Task details =
Could you retype every line below exactly, omitting the images?

Data segment =
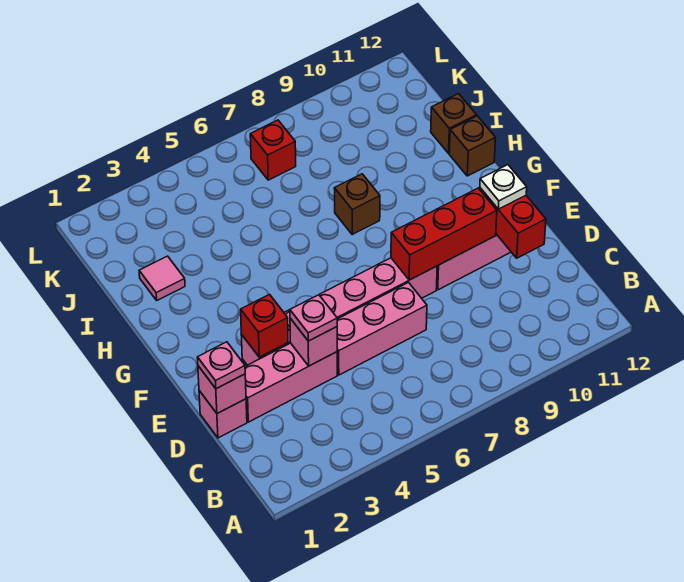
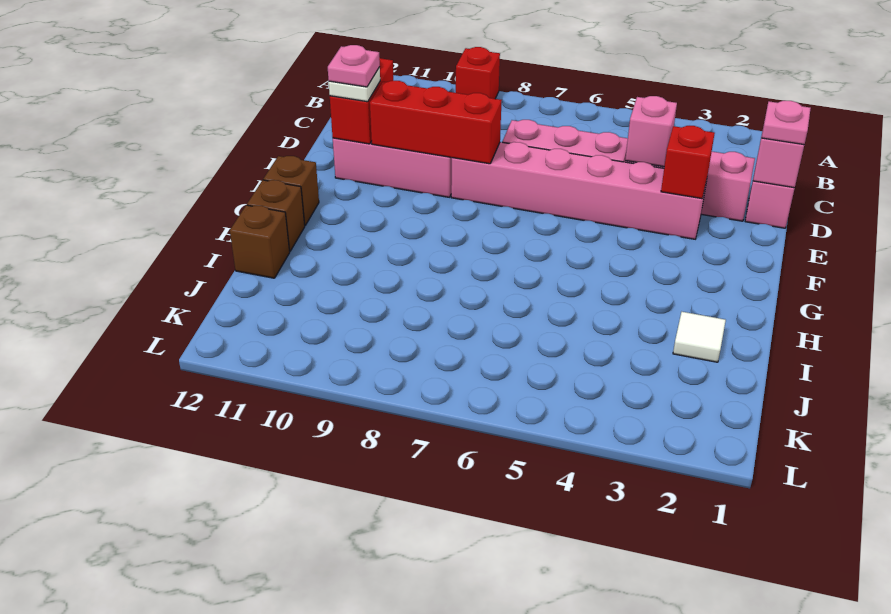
pink plate D4 level 3 -> pink plate E11 level 4
brown brick H8 level 1 -> brown brick G12 level 1
pink tile I2 level 1 -> white tile I2 level 1
red brick K7 level 1 -> red brick A9 level 1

Exercise result =
pink plate D4 level 3 -> pink plate E11 level 4
brown brick H8 level 1 -> brown brick G12 level 1
pink tile I2 level 1 -> white tile I2 level 1
red brick K7 level 1 -> red brick A9 level 1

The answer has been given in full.